## TASK ITEM
Please retype every record below exactly, leaving the pictures out.

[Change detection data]
========

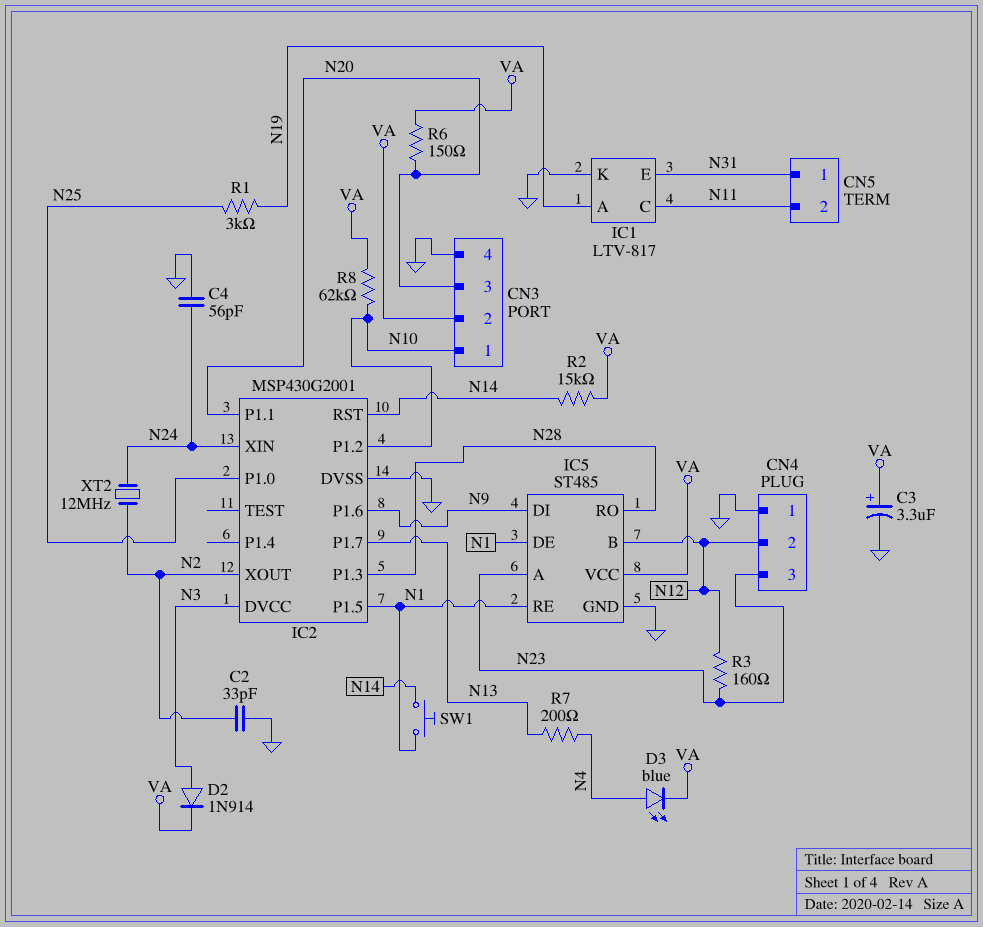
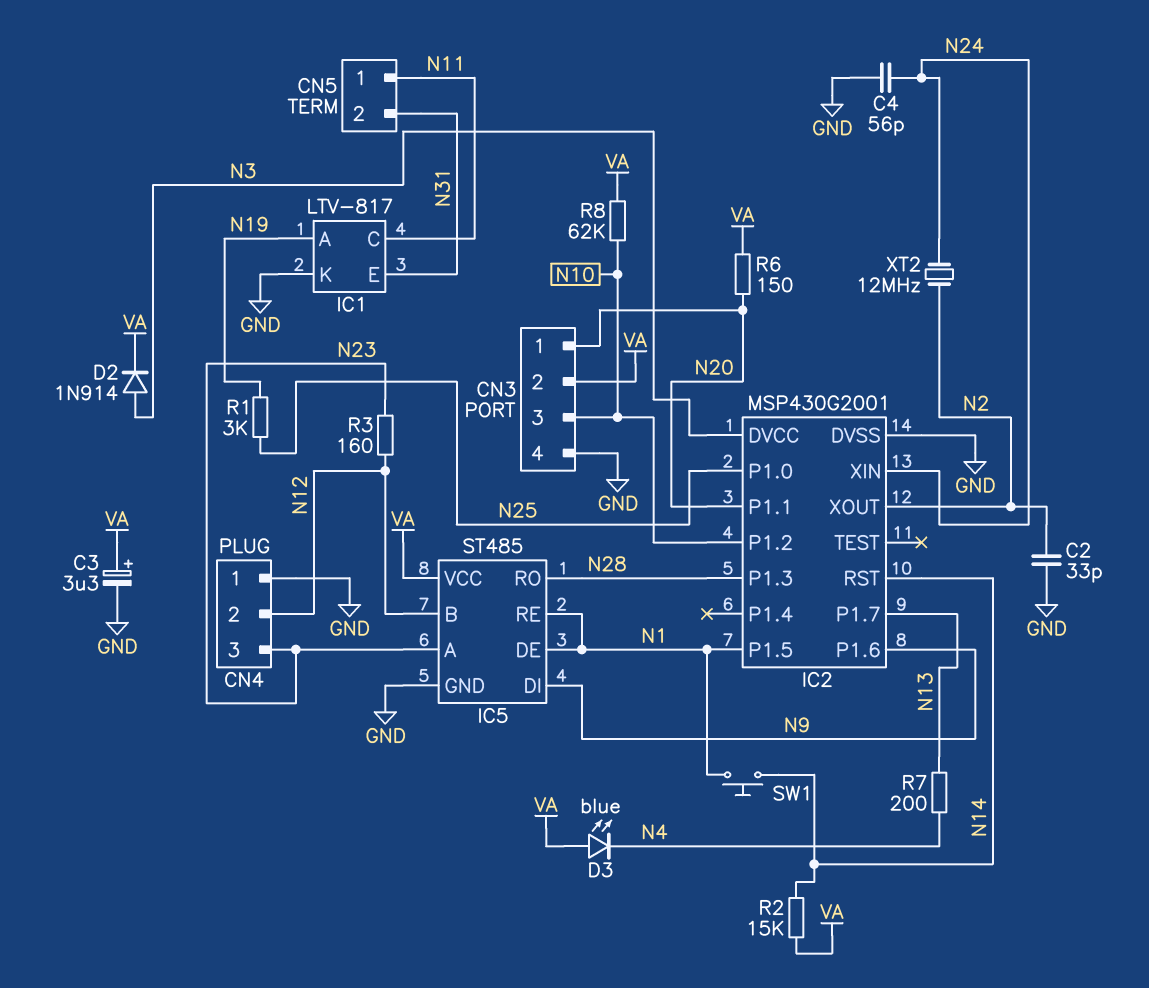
CN3 pin 1: N10 -> N20
CN3 pin 3: N20 -> N10
CN5 pin 1: N31 -> N11
CN5 pin 2: N11 -> N31
D3: LED blue (A N4, K VA) -> LED blue (A VA, K N4)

========

## EXPECTED OUTPUT
CN3 pin 1: N10 -> N20
CN3 pin 3: N20 -> N10
CN5 pin 1: N31 -> N11
CN5 pin 2: N11 -> N31
D3: LED blue (A N4, K VA) -> LED blue (A VA, K N4)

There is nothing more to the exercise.